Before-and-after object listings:
------------------------------------
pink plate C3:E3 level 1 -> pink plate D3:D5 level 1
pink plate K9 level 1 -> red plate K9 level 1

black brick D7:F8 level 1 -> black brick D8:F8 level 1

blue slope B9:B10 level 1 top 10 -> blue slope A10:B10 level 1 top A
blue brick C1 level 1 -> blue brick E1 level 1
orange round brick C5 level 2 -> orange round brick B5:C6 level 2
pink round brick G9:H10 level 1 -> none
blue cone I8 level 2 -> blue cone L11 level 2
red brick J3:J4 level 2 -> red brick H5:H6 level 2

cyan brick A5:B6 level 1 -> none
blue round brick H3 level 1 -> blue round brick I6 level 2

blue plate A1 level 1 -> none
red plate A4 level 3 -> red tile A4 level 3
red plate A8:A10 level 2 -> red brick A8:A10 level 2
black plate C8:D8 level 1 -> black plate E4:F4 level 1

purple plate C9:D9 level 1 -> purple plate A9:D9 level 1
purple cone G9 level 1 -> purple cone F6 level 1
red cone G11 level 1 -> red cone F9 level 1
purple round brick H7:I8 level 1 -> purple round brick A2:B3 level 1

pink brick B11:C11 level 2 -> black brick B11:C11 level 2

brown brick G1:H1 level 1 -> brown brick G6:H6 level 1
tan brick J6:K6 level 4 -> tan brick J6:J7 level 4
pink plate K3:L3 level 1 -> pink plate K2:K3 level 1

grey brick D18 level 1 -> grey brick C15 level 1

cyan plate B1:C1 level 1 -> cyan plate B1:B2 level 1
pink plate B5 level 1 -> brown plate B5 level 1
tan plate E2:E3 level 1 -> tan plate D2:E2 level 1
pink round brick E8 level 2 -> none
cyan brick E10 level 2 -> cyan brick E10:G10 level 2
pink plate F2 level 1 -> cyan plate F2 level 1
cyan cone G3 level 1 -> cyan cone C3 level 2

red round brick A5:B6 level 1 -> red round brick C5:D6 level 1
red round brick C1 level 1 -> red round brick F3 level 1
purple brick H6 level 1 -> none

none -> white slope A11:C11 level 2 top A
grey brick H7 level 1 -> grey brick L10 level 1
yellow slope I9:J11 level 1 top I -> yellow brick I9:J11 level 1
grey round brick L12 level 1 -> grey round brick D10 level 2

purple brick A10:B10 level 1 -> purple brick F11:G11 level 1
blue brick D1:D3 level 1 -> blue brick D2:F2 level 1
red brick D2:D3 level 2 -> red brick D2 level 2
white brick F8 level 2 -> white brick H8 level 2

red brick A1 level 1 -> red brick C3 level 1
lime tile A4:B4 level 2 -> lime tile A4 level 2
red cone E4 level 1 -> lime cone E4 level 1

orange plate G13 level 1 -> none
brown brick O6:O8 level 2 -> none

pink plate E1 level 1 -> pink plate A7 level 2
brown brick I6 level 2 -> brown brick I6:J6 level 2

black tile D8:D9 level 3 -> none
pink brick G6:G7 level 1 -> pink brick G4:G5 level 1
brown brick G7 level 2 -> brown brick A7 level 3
------------------------------------
Nothing but an exact reproduction of the entries is wanted.

Answer for this exercise
pink plate C3:E3 level 1 -> pink plate D3:D5 level 1
pink plate K9 level 1 -> red plate K9 level 1

black brick D7:F8 level 1 -> black brick D8:F8 level 1

blue slope B9:B10 level 1 top 10 -> blue slope A10:B10 level 1 top A
blue brick C1 level 1 -> blue brick E1 level 1
orange round brick C5 level 2 -> orange round brick B5:C6 level 2
pink round brick G9:H10 level 1 -> none
blue cone I8 level 2 -> blue cone L11 level 2
red brick J3:J4 level 2 -> red brick H5:H6 level 2

cyan brick A5:B6 level 1 -> none
blue round brick H3 level 1 -> blue round brick I6 level 2

blue plate A1 level 1 -> none
red plate A4 level 3 -> red tile A4 level 3
red plate A8:A10 level 2 -> red brick A8:A10 level 2
black plate C8:D8 level 1 -> black plate E4:F4 level 1

purple plate C9:D9 level 1 -> purple plate A9:D9 level 1
purple cone G9 level 1 -> purple cone F6 level 1
red cone G11 level 1 -> red cone F9 level 1
purple round brick H7:I8 level 1 -> purple round brick A2:B3 level 1

pink brick B11:C11 level 2 -> black brick B11:C11 level 2

brown brick G1:H1 level 1 -> brown brick G6:H6 level 1
tan brick J6:K6 level 4 -> tan brick J6:J7 level 4
pink plate K3:L3 level 1 -> pink plate K2:K3 level 1

grey brick D18 level 1 -> grey brick C15 level 1

cyan plate B1:C1 level 1 -> cyan plate B1:B2 level 1
pink plate B5 level 1 -> brown plate B5 level 1
tan plate E2:E3 level 1 -> tan plate D2:E2 level 1
pink round brick E8 level 2 -> none
cyan brick E10 level 2 -> cyan brick E10:G10 level 2
pink plate F2 level 1 -> cyan plate F2 level 1
cyan cone G3 level 1 -> cyan cone C3 level 2

red round brick A5:B6 level 1 -> red round brick C5:D6 level 1
red round brick C1 level 1 -> red round brick F3 level 1
purple brick H6 level 1 -> none

none -> white slope A11:C11 level 2 top A
grey brick H7 level 1 -> grey brick L10 level 1
yellow slope I9:J11 level 1 top I -> yellow brick I9:J11 level 1
grey round brick L12 level 1 -> grey round brick D10 level 2

purple brick A10:B10 level 1 -> purple brick F11:G11 level 1
blue brick D1:D3 level 1 -> blue brick D2:F2 level 1
red brick D2:D3 level 2 -> red brick D2 level 2
white brick F8 level 2 -> white brick H8 level 2

red brick A1 level 1 -> red brick C3 level 1
lime tile A4:B4 level 2 -> lime tile A4 level 2
red cone E4 level 1 -> lime cone E4 level 1

orange plate G13 level 1 -> none
brown brick O6:O8 level 2 -> none

pink plate E1 level 1 -> pink plate A7 level 2
brown brick I6 level 2 -> brown brick I6:J6 level 2

black tile D8:D9 level 3 -> none
pink brick G6:G7 level 1 -> pink brick G4:G5 level 1
brown brick G7 level 2 -> brown brick A7 level 3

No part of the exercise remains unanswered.